=== Data for review ===

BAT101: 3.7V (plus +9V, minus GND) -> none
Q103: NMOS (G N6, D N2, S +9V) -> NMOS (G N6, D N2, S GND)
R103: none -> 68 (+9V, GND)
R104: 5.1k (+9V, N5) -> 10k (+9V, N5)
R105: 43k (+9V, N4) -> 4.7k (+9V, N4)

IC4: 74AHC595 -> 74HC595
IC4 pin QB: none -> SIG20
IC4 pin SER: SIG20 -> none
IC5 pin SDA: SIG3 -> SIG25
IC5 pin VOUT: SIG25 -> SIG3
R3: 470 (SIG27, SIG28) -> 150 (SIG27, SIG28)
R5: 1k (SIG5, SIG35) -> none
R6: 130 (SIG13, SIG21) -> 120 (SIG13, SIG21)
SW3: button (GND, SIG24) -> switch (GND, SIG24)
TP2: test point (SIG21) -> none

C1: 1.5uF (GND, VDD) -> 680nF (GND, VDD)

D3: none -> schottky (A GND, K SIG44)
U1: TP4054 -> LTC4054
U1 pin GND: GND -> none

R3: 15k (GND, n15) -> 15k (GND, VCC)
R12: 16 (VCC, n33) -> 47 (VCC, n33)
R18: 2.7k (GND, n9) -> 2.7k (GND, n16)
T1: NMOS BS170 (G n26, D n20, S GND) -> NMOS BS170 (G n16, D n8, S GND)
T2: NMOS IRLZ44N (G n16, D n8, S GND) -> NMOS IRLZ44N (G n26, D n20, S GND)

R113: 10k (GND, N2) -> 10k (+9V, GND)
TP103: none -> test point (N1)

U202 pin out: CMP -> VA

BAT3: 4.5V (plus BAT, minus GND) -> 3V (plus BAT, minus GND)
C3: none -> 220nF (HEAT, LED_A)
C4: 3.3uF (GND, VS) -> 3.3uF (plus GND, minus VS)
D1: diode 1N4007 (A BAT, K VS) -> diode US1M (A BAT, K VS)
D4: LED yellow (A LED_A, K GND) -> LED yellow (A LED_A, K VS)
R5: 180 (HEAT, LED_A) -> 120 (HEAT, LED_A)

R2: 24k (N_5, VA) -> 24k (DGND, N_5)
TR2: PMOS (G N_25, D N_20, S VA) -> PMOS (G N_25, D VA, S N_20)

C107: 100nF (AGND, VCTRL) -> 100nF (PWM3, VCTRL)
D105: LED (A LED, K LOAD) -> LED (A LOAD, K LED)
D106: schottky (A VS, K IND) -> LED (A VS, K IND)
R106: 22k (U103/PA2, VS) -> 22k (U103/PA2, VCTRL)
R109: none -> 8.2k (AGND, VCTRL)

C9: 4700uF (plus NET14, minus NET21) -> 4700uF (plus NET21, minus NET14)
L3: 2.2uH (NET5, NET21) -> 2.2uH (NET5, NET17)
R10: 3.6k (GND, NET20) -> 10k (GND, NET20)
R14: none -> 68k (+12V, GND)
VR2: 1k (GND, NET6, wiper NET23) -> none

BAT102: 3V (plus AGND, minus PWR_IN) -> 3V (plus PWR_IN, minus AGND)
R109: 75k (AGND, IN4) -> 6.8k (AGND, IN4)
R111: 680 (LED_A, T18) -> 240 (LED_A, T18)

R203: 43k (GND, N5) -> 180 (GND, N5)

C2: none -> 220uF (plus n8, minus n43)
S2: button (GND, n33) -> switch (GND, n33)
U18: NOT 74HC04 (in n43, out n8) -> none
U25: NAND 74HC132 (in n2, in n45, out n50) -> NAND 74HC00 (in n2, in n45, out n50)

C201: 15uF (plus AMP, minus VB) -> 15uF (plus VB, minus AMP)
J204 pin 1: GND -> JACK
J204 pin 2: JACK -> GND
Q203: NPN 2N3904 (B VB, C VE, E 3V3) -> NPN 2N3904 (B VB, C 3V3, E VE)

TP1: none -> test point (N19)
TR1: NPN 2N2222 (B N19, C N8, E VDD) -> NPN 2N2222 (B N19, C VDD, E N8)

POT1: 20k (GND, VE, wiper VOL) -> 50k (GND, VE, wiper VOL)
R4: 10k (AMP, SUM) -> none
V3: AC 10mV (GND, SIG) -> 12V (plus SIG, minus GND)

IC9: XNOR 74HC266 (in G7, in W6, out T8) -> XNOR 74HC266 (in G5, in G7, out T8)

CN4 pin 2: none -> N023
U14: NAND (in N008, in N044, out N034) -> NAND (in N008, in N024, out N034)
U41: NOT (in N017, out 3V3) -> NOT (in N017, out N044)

===

• _Task requirements_: Reproduce each line of the material in which the string "NAND" occurs.

• _Response_:
U25: NAND 74HC132 (in n2, in n45, out n50) -> NAND 74HC00 (in n2, in n45, out n50)
U14: NAND (in N008, in N044, out N034) -> NAND (in N008, in N024, out N034)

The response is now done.